■ **Brief**
Each record is to be copied exactly, with its pictures left behind.

■ **Entries provided**
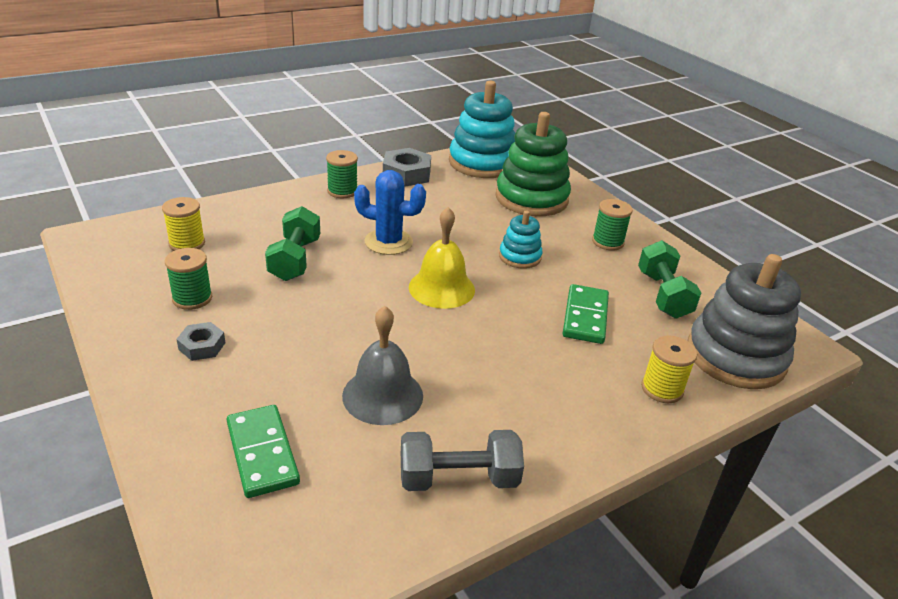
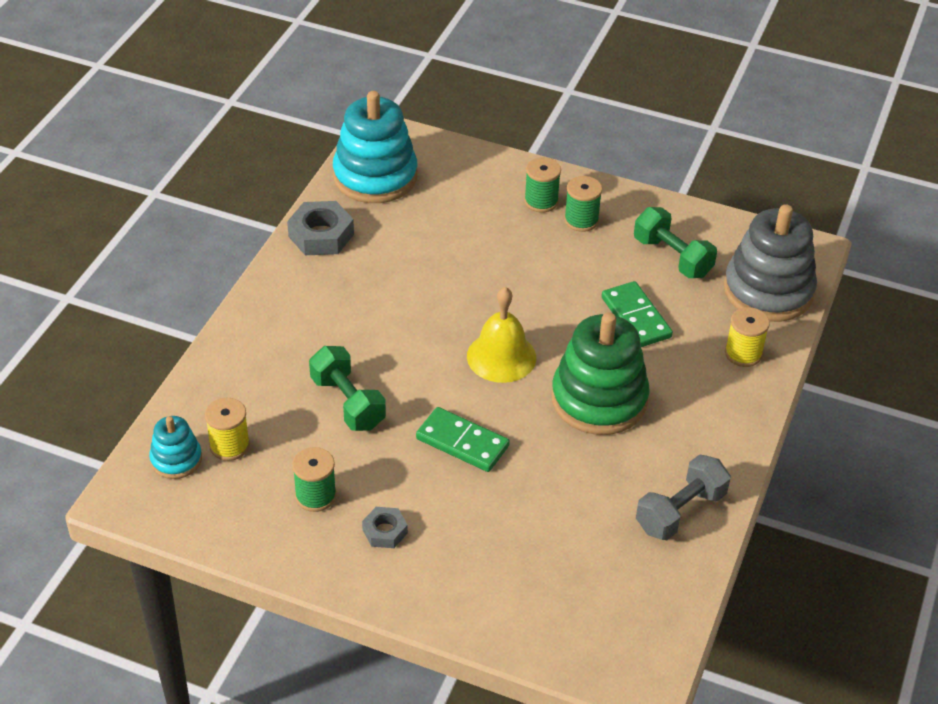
camera: 35 degrees left, 10 degrees up
(262, 453) = (538, 580): green domino -> green domino (462, 442)
(342, 191) = (288, 295): green spool -> green spool (541, 201)
(382, 395) = (566, 483): grey bell -> none
(388, 242) = (403, 333): blue cactus -> none
(520, 257) = (528, 282): turquoise stacking toy -> turquoise stacking toy (176, 459)
(531, 198) = (468, 201): green stacking toy -> green stacking toy (599, 399)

■ **Task result**
camera: 35 degrees left, 10 degrees up
(262, 453) = (538, 580): green domino -> green domino (462, 442)
(342, 191) = (288, 295): green spool -> green spool (541, 201)
(382, 395) = (566, 483): grey bell -> none
(388, 242) = (403, 333): blue cactus -> none
(520, 257) = (528, 282): turquoise stacking toy -> turquoise stacking toy (176, 459)
(531, 198) = (468, 201): green stacking toy -> green stacking toy (599, 399)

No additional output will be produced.